- [Directions]: Everything from the line with "To do - Sophie: [523,214,748,384]" down to the line with "Journal.java: [66,476,308,662] ->" below must be printed exactly, those two lines included. Exclude pictures.

BEGIN Source data

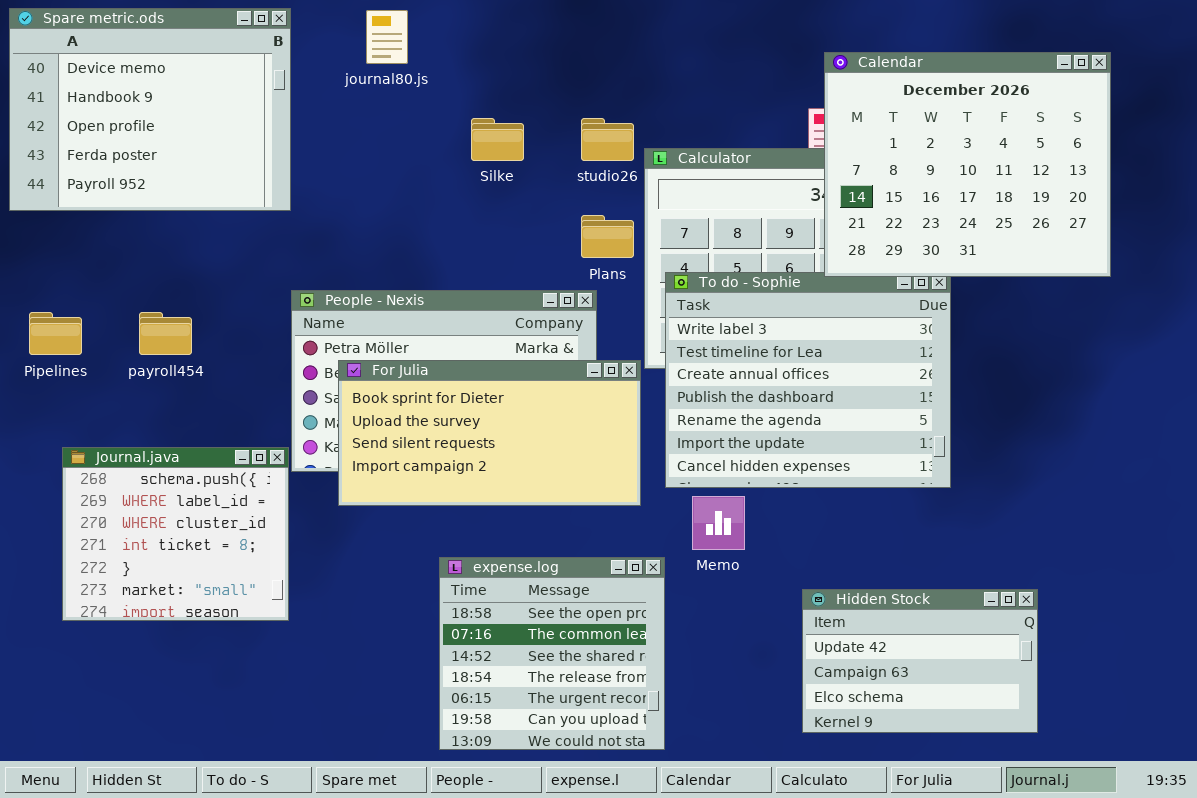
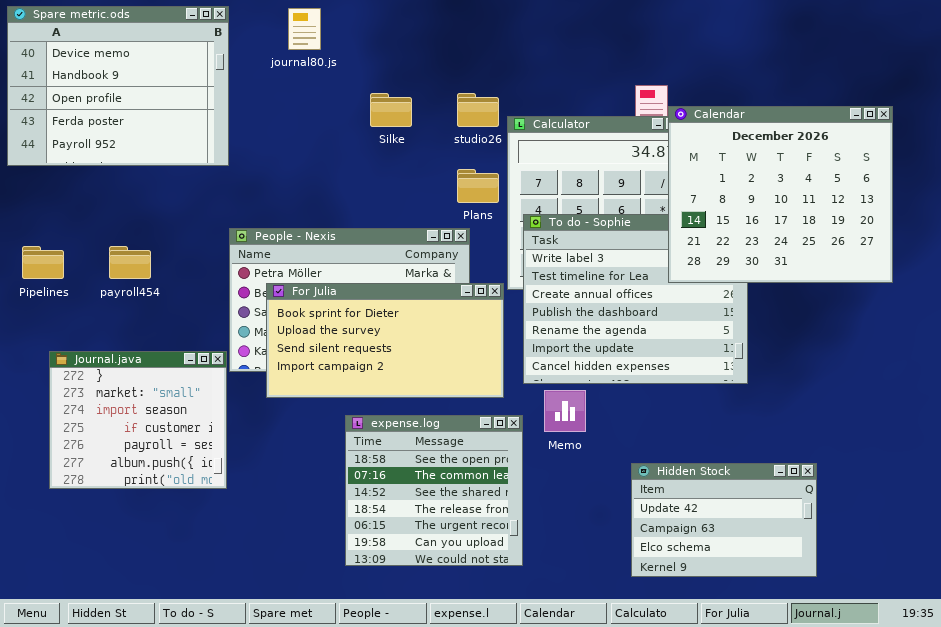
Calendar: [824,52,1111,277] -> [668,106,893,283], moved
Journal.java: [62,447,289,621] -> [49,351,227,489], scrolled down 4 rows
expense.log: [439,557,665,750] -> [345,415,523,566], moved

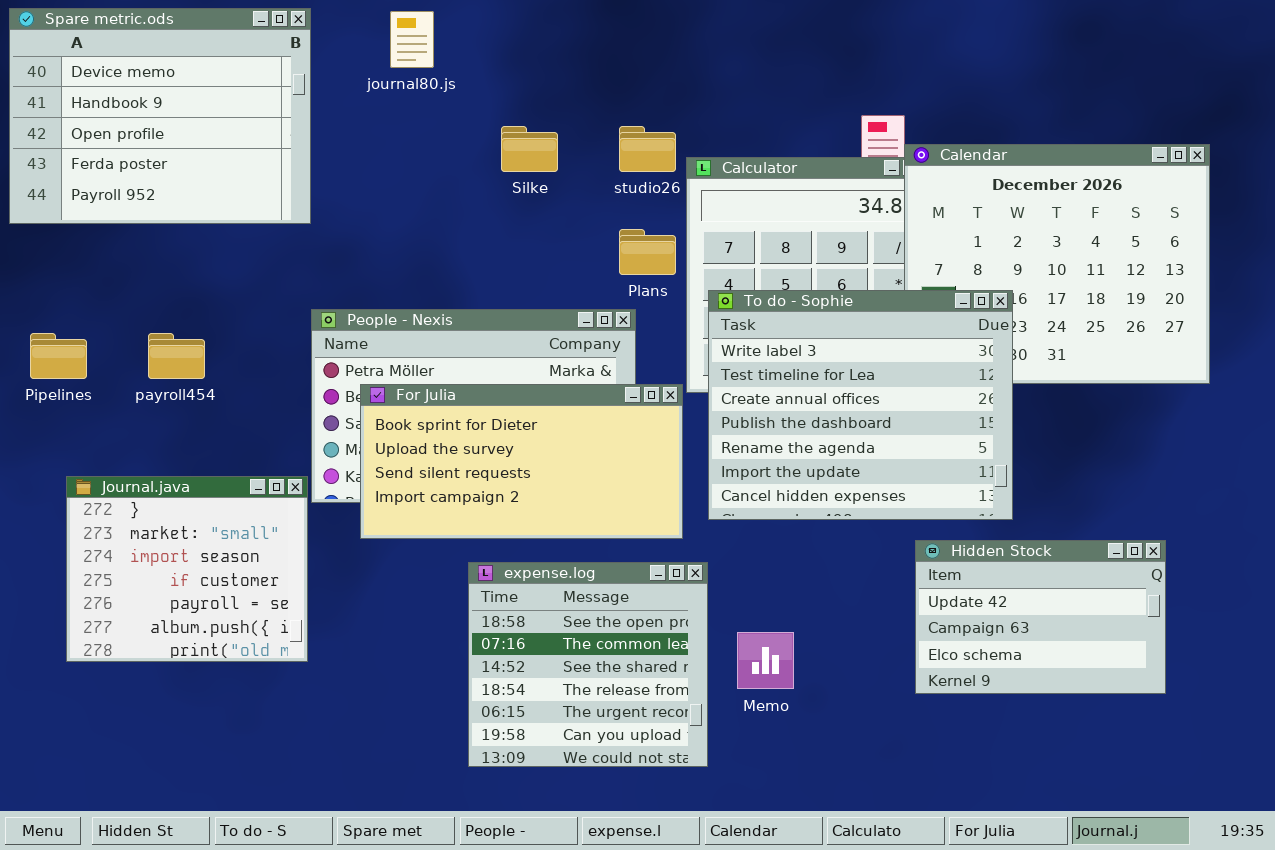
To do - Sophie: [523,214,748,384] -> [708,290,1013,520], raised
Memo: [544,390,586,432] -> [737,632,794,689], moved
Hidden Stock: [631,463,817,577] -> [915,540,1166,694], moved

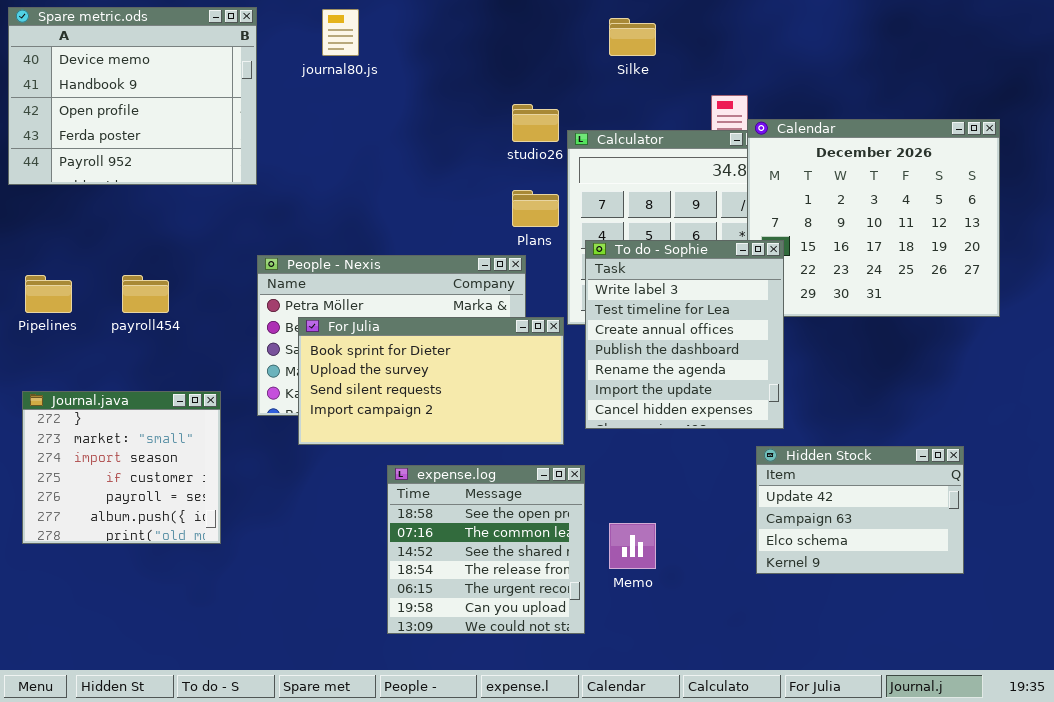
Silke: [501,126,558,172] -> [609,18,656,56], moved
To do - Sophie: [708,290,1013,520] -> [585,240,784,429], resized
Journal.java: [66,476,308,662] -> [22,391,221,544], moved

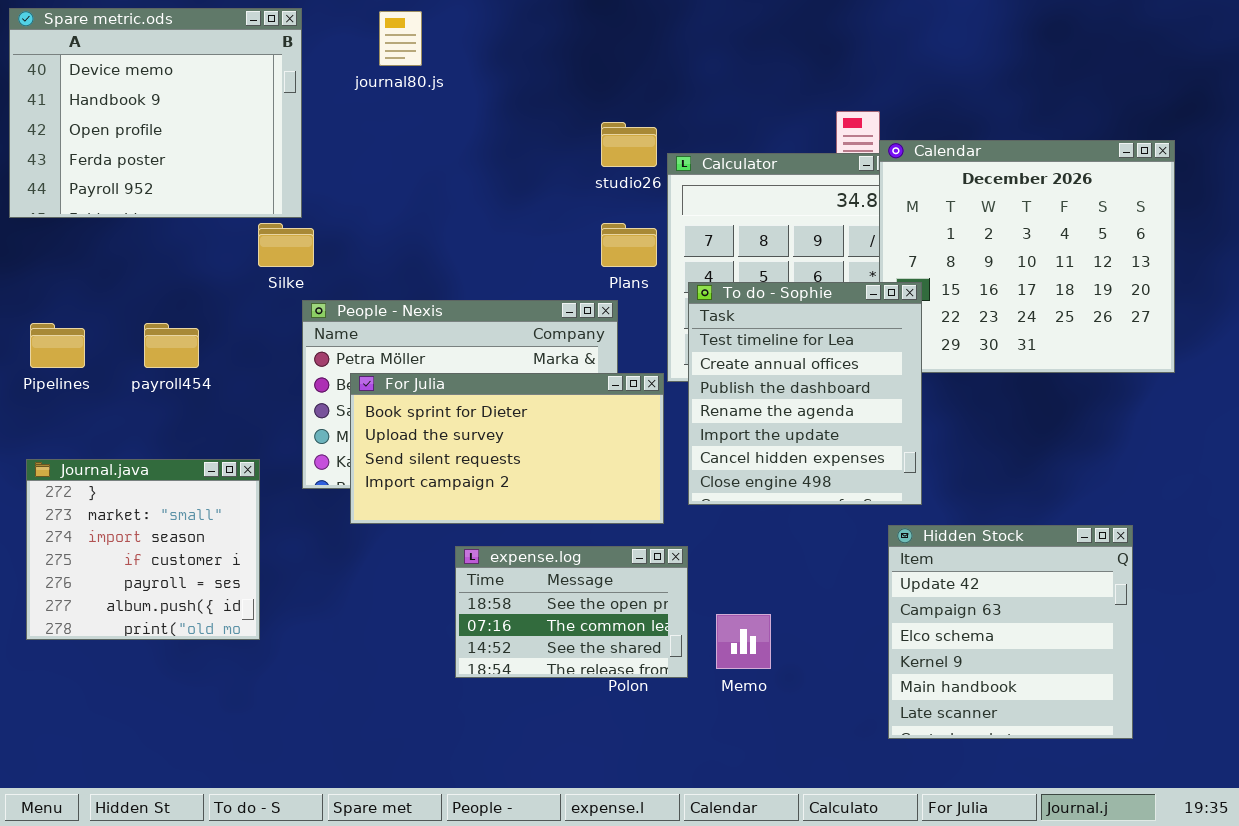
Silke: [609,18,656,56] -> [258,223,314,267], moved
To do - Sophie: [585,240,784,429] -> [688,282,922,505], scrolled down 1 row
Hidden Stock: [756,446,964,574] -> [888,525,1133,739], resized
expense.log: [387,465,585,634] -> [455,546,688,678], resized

END Source data

- [Task answer]:
To do - Sophie: [523,214,748,384] -> [708,290,1013,520], raised
Memo: [544,390,586,432] -> [737,632,794,689], moved
Hidden Stock: [631,463,817,577] -> [915,540,1166,694], moved

Silke: [501,126,558,172] -> [609,18,656,56], moved
To do - Sophie: [708,290,1013,520] -> [585,240,784,429], resized
Journal.java: [66,476,308,662] -> [22,391,221,544], moved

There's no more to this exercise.